## [RECORDS PROVIDED]
(begin)

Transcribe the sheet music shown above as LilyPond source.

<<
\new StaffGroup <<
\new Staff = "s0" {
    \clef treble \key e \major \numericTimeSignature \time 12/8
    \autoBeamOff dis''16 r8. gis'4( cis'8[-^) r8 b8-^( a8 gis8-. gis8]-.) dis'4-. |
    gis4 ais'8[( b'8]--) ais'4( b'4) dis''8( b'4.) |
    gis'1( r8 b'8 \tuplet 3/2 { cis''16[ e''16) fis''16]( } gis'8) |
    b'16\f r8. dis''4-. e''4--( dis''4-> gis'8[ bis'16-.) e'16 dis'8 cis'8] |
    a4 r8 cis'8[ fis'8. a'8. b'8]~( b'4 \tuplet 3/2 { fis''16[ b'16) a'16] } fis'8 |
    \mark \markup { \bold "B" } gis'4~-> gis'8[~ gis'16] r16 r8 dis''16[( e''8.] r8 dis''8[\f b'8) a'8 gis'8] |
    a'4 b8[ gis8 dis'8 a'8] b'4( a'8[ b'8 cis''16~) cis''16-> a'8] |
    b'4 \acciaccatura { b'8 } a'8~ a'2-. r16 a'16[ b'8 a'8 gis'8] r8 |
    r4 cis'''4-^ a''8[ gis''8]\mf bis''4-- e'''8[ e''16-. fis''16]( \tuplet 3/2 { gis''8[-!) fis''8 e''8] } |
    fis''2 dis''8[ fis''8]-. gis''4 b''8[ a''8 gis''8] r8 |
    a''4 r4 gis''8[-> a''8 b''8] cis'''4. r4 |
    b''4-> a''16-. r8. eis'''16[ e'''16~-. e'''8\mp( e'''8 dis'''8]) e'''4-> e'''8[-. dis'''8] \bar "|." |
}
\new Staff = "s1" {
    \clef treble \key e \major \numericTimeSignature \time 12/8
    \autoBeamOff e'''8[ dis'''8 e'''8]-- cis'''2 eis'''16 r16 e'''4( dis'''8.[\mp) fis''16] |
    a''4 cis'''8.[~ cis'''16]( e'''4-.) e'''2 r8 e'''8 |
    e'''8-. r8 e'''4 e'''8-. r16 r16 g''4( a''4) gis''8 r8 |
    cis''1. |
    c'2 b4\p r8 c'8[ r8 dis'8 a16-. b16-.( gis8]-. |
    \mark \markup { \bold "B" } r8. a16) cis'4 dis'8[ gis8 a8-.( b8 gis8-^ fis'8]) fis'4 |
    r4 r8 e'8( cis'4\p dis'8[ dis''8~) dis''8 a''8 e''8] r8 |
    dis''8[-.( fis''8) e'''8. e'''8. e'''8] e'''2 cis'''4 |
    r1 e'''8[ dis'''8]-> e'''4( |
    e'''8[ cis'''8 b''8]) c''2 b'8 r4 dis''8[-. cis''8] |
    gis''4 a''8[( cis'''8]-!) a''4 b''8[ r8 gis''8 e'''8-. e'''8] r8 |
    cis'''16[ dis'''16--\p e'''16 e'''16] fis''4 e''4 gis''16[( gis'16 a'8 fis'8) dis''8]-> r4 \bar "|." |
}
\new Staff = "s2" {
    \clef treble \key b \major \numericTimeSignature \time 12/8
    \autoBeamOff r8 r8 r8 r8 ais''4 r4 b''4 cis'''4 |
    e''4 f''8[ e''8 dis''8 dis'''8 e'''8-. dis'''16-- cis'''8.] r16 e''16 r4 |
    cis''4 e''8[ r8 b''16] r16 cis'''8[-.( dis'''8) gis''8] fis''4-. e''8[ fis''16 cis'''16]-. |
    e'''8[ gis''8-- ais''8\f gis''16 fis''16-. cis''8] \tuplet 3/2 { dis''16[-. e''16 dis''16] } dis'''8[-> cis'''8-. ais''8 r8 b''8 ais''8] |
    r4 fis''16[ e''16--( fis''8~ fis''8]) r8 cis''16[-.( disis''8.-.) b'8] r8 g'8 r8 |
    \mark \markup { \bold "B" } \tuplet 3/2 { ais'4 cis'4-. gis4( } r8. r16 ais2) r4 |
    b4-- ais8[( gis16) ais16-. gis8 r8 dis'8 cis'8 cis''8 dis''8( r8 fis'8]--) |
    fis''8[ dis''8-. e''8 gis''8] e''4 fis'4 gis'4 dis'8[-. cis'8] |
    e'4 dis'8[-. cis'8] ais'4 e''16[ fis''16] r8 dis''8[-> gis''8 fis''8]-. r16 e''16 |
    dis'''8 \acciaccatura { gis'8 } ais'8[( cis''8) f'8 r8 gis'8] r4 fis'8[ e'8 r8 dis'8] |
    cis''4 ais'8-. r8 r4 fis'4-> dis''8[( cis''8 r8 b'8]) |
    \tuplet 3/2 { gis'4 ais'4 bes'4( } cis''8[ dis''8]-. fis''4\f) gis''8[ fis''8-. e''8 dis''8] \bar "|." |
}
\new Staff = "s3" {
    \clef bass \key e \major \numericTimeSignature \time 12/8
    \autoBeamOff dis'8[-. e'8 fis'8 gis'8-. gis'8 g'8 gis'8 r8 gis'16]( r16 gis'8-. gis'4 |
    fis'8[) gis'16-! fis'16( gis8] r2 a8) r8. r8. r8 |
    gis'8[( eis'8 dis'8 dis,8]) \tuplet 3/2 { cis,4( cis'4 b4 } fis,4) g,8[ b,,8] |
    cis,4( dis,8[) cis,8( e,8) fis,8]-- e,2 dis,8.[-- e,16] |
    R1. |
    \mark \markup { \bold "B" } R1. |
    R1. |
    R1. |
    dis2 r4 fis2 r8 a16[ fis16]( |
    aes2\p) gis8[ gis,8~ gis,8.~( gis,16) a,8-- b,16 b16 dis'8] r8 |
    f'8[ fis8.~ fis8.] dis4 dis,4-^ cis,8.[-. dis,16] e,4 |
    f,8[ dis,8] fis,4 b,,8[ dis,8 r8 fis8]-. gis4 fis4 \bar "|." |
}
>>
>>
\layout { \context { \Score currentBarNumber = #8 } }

(end)

## [AIM OF THE TASK]
Find each line above that contains the string "time" and copy it out in full.

## [THE ANSWER]
    \clef treble \key e \major \numericTimeSignature \time 12/8
    \clef treble \key e \major \numericTimeSignature \time 12/8
    \clef treble \key b \major \numericTimeSignature \time 12/8
    \clef bass \key e \major \numericTimeSignature \time 12/8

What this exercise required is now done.